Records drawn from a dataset
----------
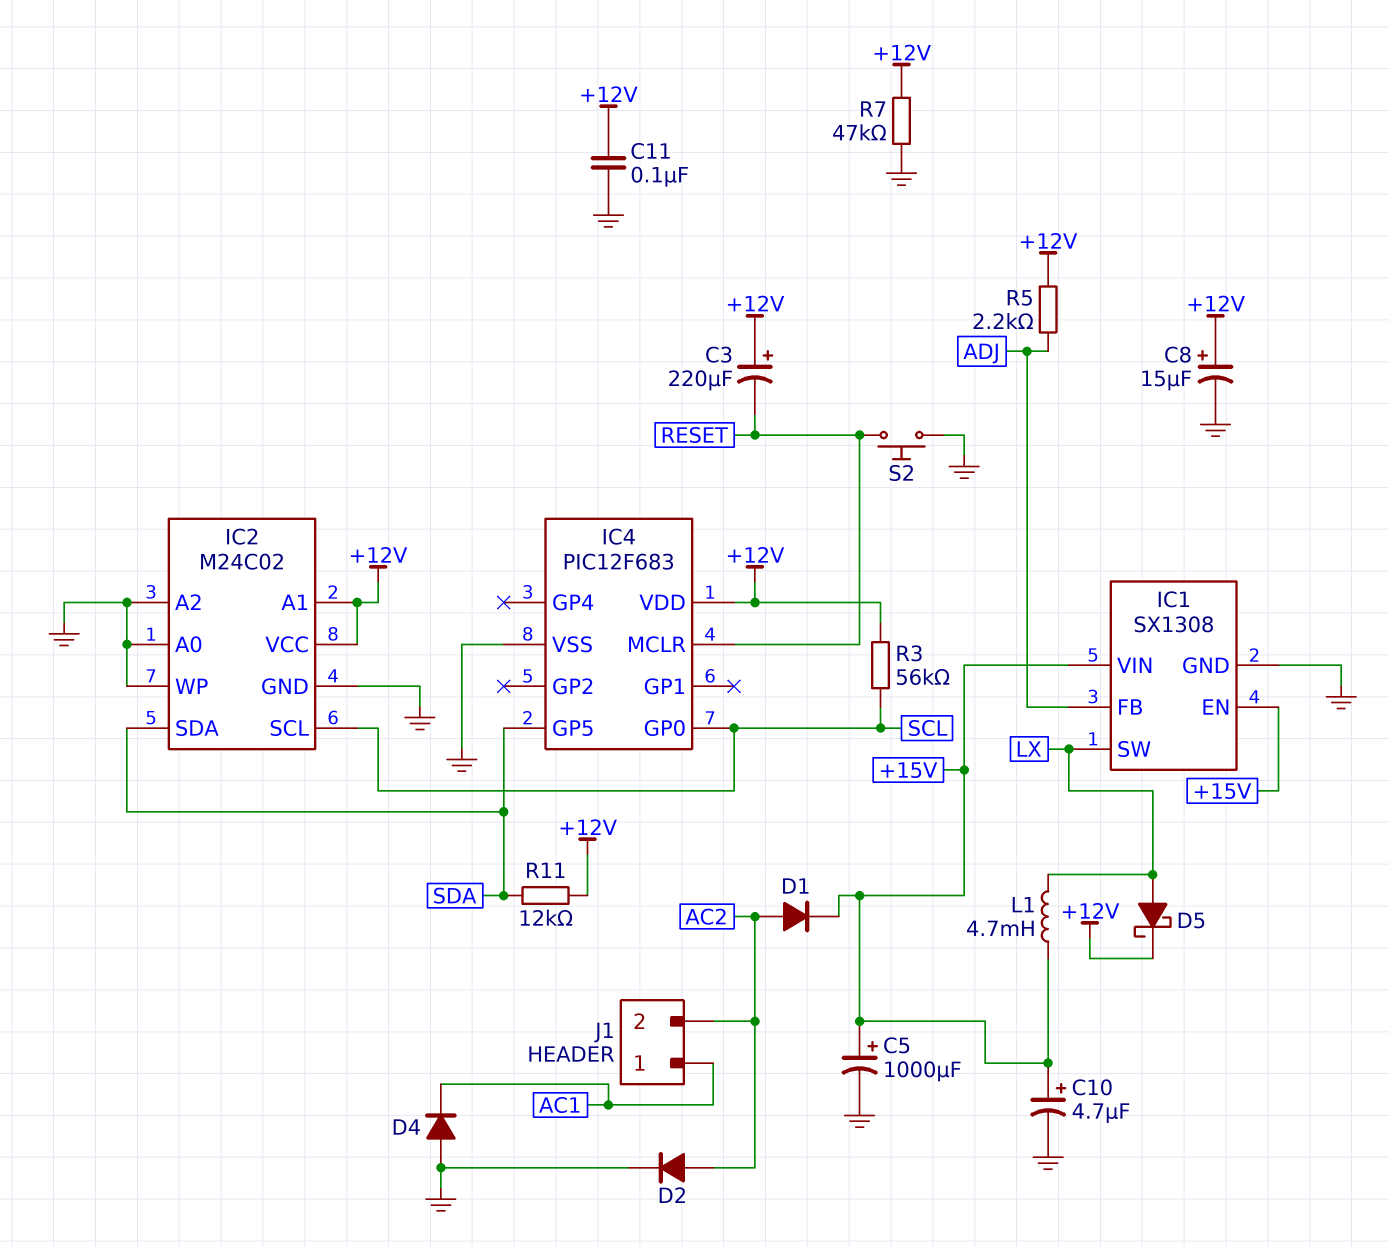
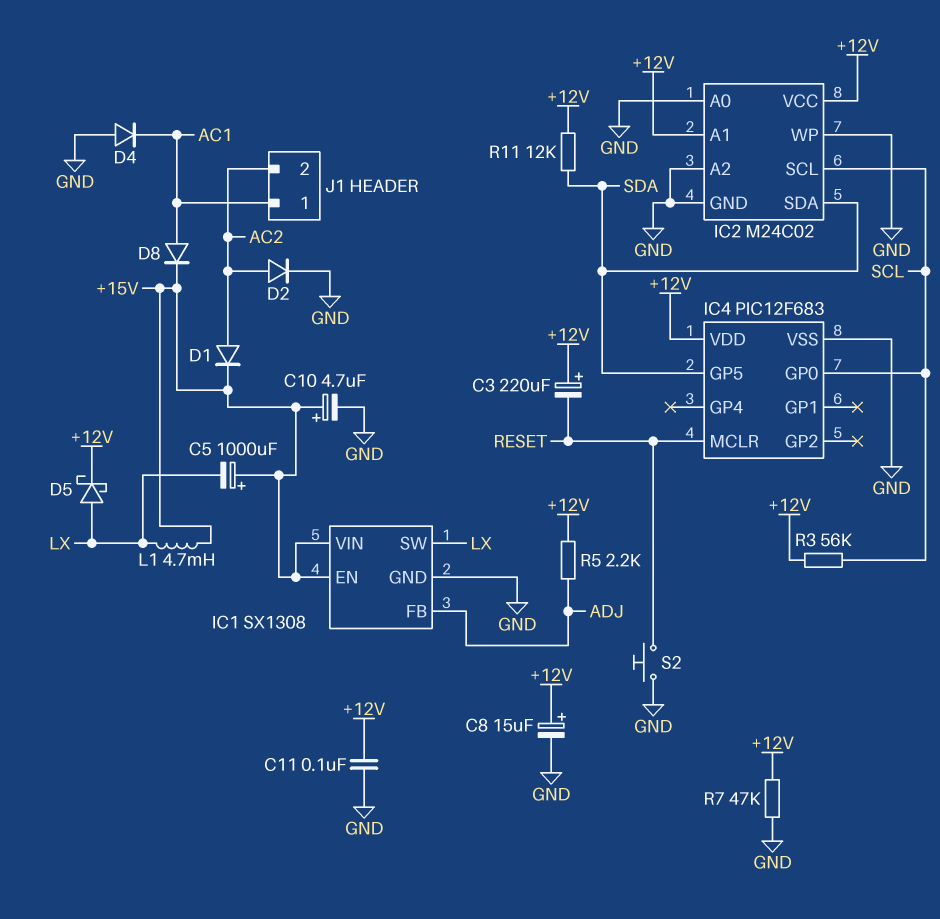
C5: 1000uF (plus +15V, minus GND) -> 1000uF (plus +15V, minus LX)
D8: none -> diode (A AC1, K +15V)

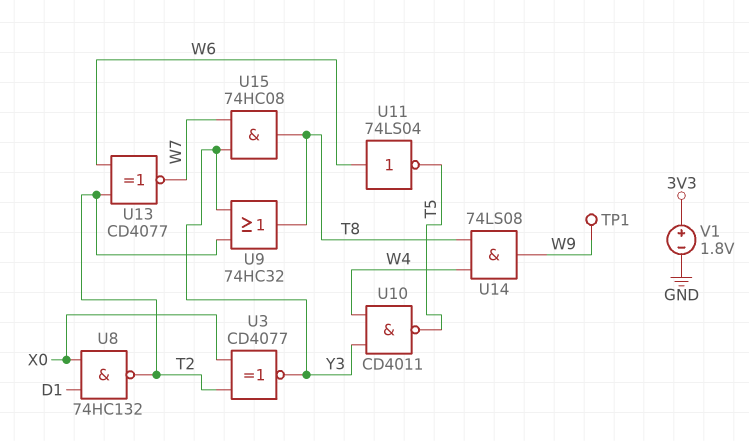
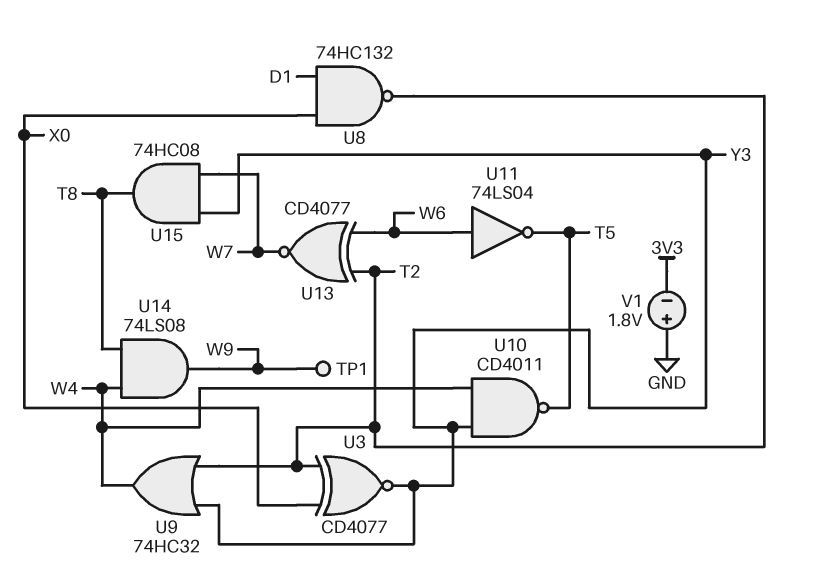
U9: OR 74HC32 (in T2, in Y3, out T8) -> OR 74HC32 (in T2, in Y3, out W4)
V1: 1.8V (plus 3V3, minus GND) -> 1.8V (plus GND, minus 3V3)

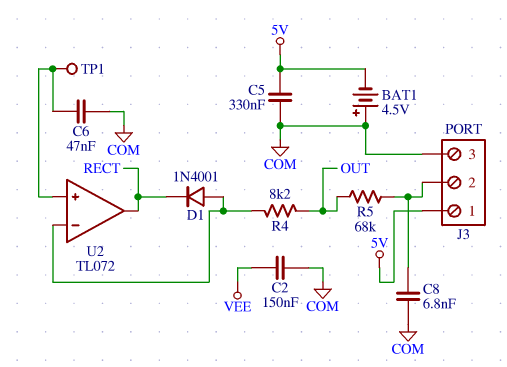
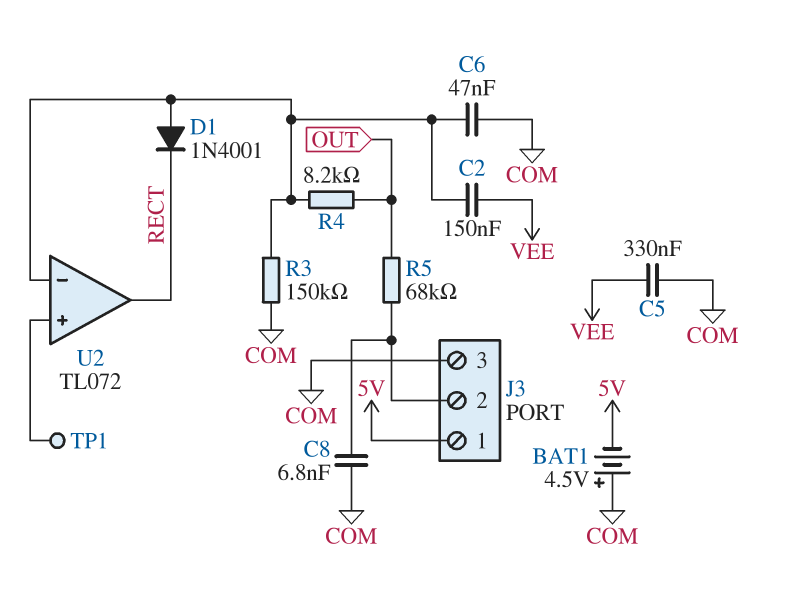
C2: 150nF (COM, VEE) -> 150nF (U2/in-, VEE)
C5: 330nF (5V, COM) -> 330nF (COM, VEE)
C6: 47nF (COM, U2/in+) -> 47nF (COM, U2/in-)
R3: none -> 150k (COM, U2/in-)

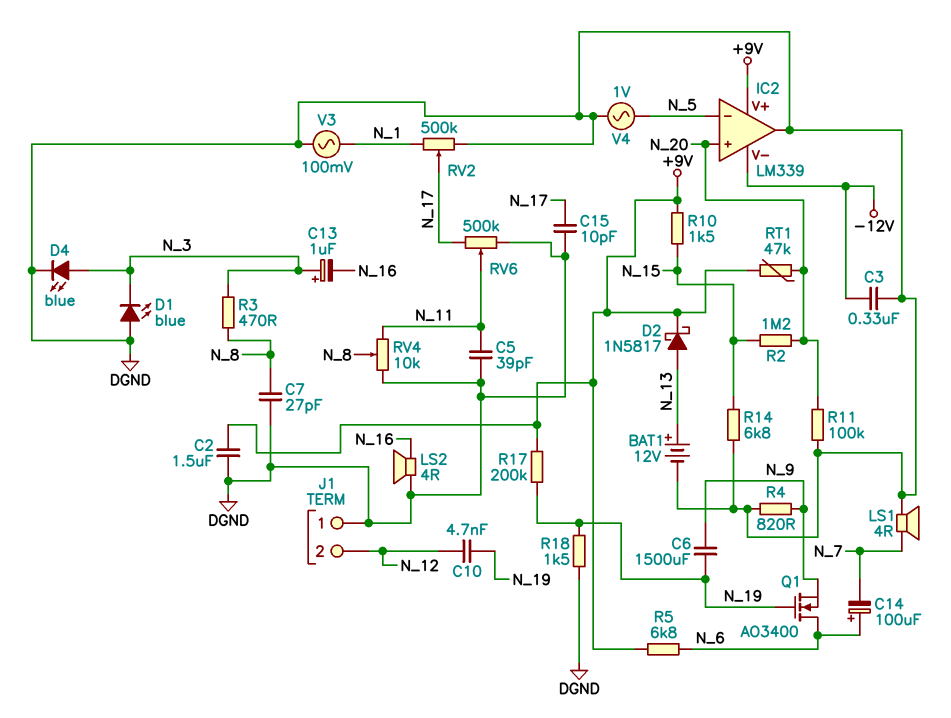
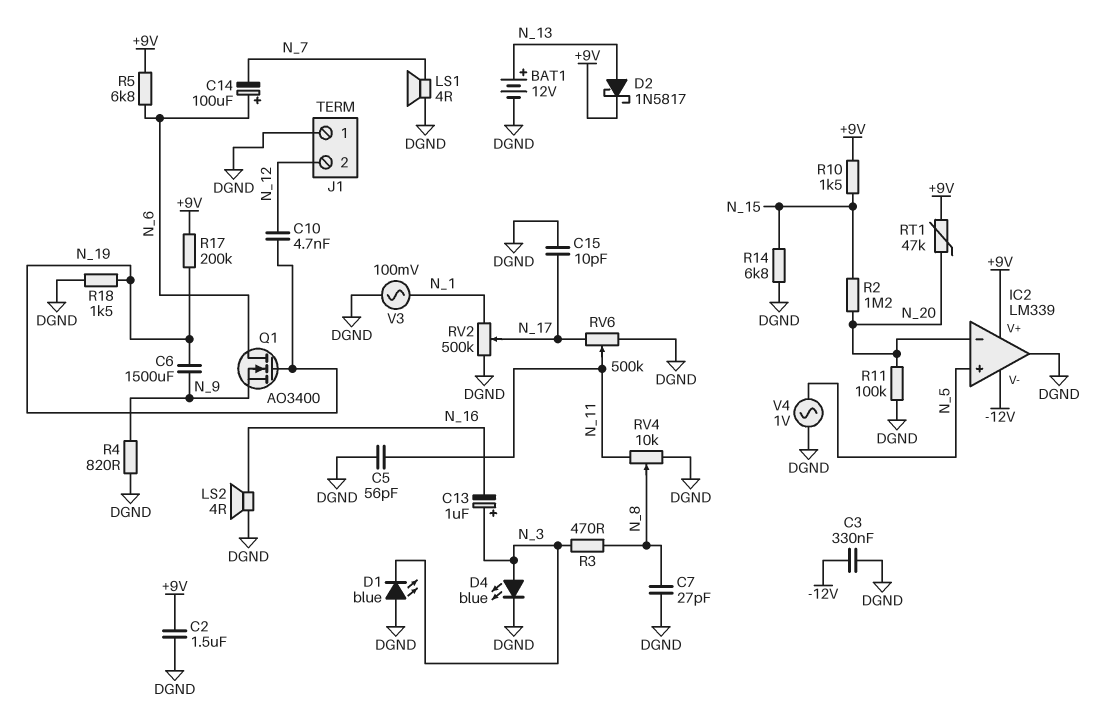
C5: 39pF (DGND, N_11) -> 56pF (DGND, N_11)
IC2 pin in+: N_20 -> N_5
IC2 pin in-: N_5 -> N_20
----------
> **WORK INSTRUCTION**: A complete answer reproduces every line of the records in which the word "minus" occurs.

> **RESULT**:
C5: 1000uF (plus +15V, minus GND) -> 1000uF (plus +15V, minus LX)
V1: 1.8V (plus 3V3, minus GND) -> 1.8V (plus GND, minus 3V3)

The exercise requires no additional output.